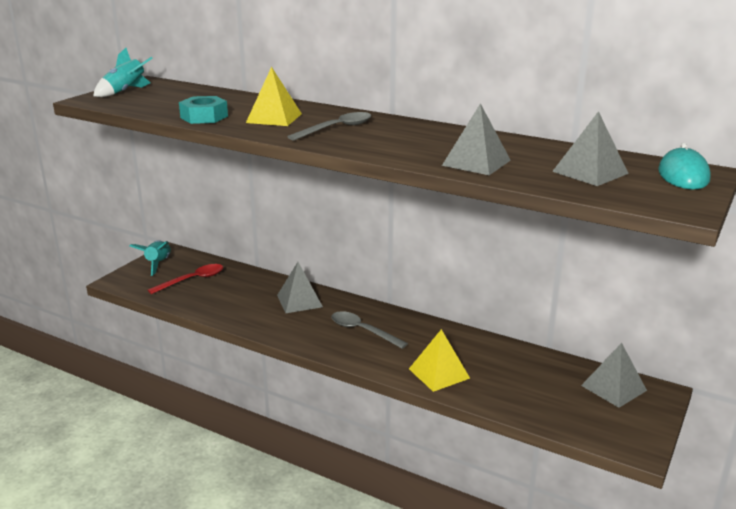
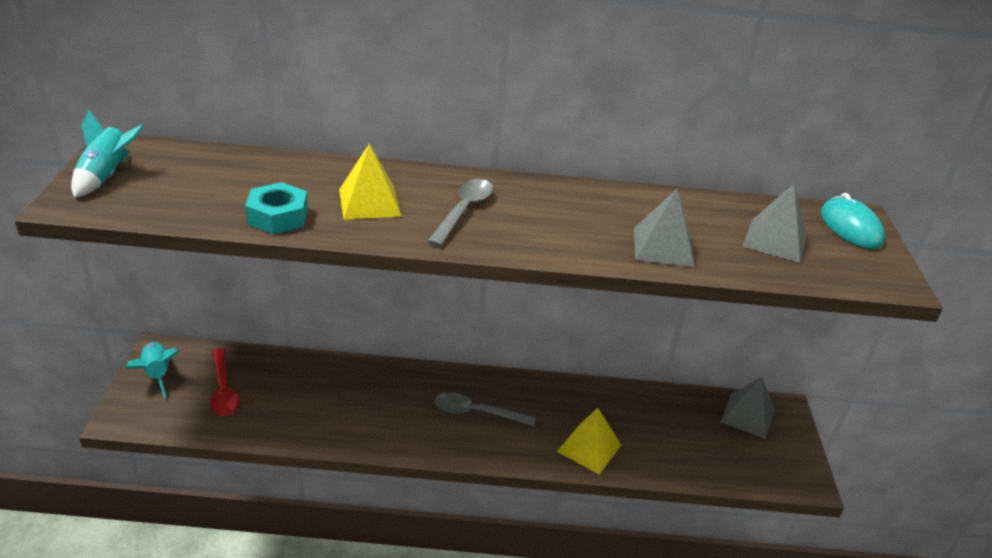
camera: 30 degrees left, 10 degrees up
(192, 280) = (223, 390): red spoon -> red spoon turned 135 degrees clockwise
(299, 301) = (378, 388): grey pyramid -> none

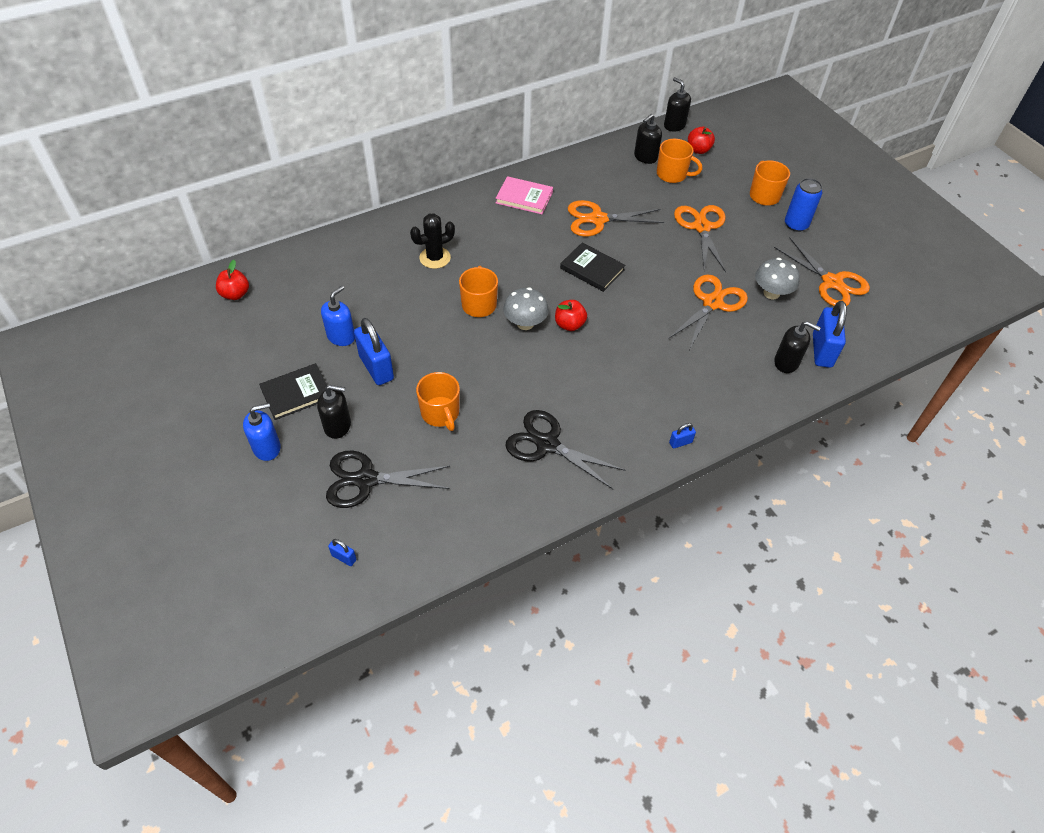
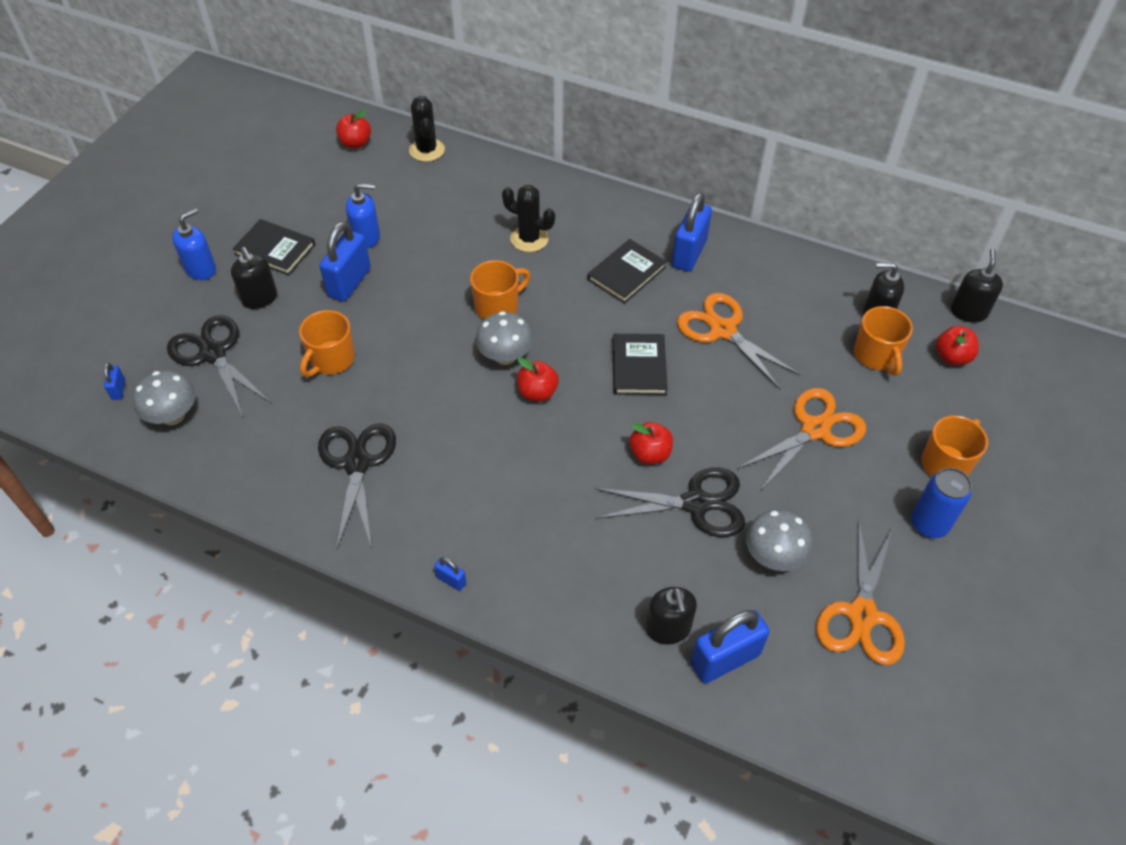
camera: 55 degrees right, 0 degrees up
(267, 448) = (201, 269): blue soap dispenser -> blue soap dispenser turned 75 degrees counterclockwise
(290, 261) = (427, 150): none -> black cactus
(405, 532) = (173, 416): none -> grey mushroom
(512, 232) = (626, 273): none -> black book
(524, 197) = (689, 253): pink book -> blue padlock
(661, 301) = (650, 454): none -> red apple
(712, 303) = (696, 503): orange scissors -> black scissors

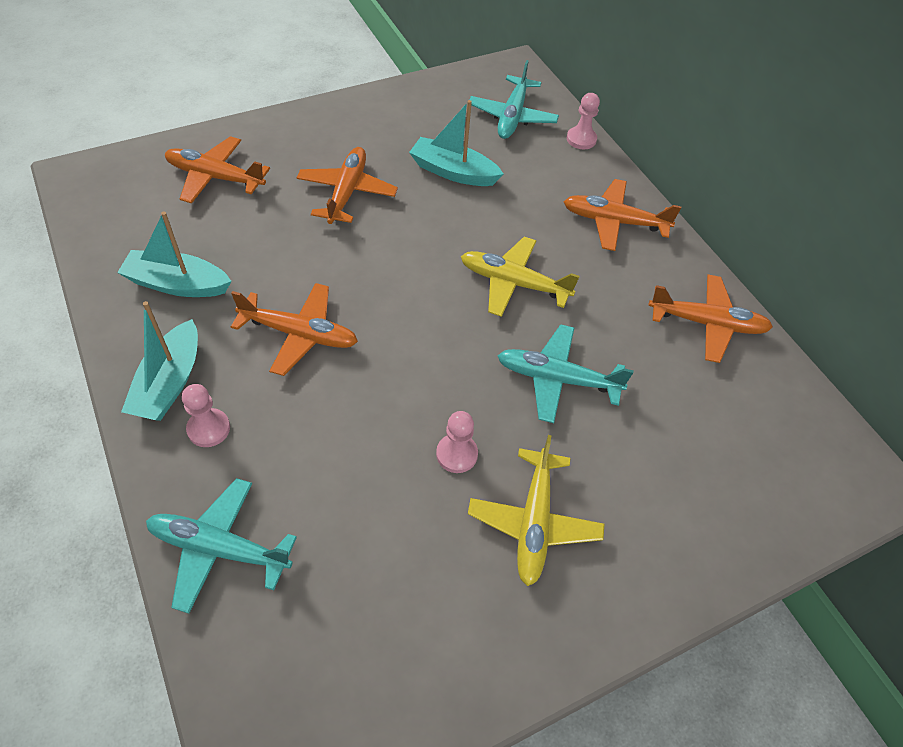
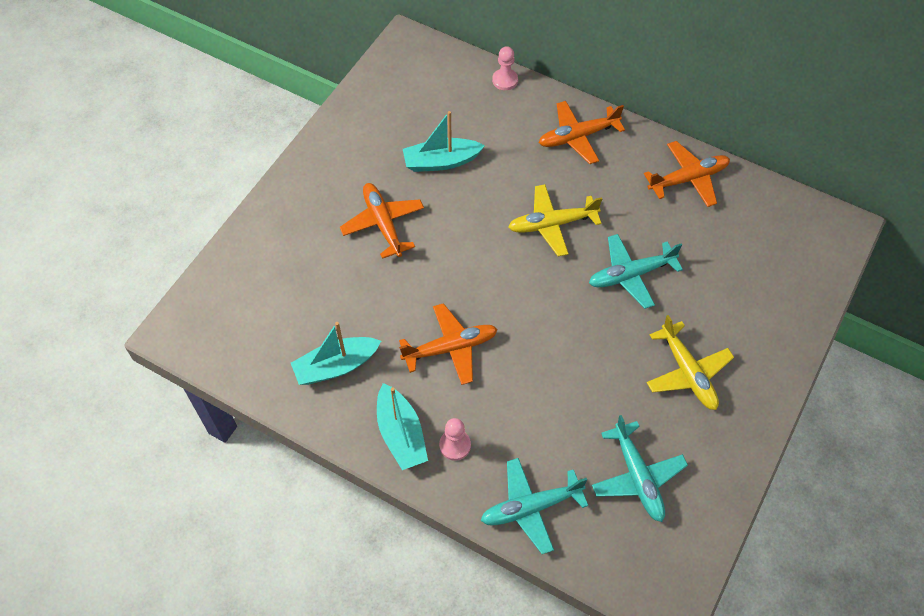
camera: 30 degrees left, 5 degrees up
(215, 177) = (277, 270): orange plane -> none
(456, 454) = (613, 361): pink pawn -> none
(512, 116) = (442, 88): turquoise plane -> turquoise plane (637, 477)

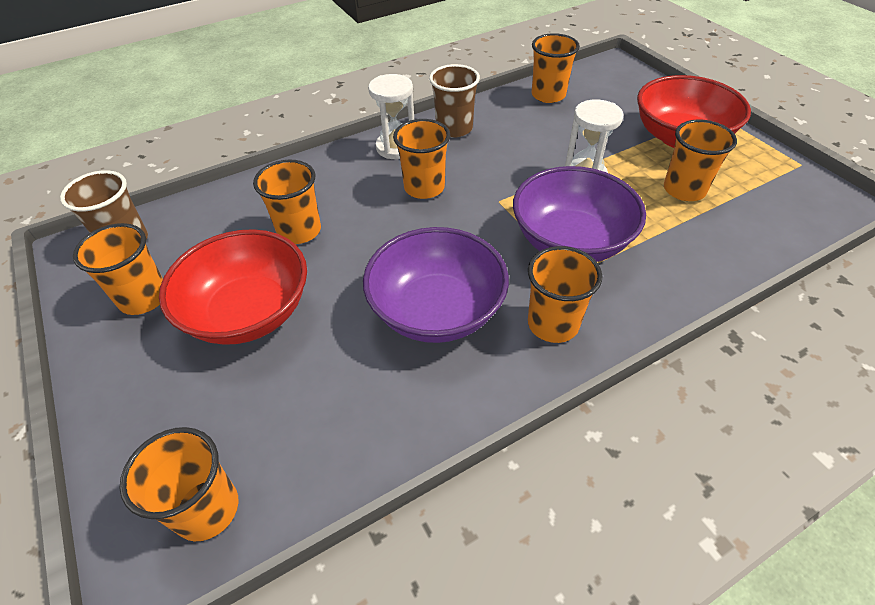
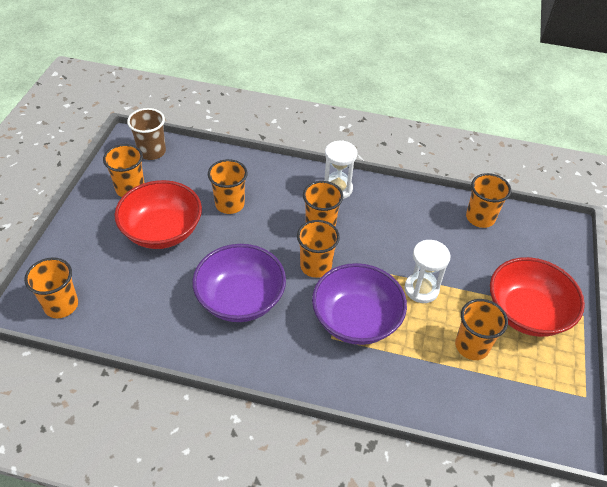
camera: 40 degrees right, 0 degrees up
(454, 128) = (386, 200): brown cup -> none
(553, 324) = (285, 353): orange cup -> orange cup (315, 266)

*What is required*:
An exact printout of the entries is wanted, covering the first line through the line holding "(454, 128) = (386, 200): brown cup -> none", with pictures kept out of it.

*Exercise result*:
camera: 30 degrees left, 10 degrees up
(192, 280) = (223, 390): red spoon -> red spoon turned 135 degrees clockwise
(299, 301) = (378, 388): grey pyramid -> none

camera: 55 degrees right, 0 degrees up
(267, 448) = (201, 269): blue soap dispenser -> blue soap dispenser turned 75 degrees counterclockwise
(290, 261) = (427, 150): none -> black cactus
(405, 532) = (173, 416): none -> grey mushroom
(512, 232) = (626, 273): none -> black book
(524, 197) = (689, 253): pink book -> blue padlock
(661, 301) = (650, 454): none -> red apple
(712, 303) = (696, 503): orange scissors -> black scissors

camera: 30 degrees left, 5 degrees up
(215, 177) = (277, 270): orange plane -> none
(456, 454) = (613, 361): pink pawn -> none
(512, 116) = (442, 88): turquoise plane -> turquoise plane (637, 477)

camera: 40 degrees right, 0 degrees up
(454, 128) = (386, 200): brown cup -> none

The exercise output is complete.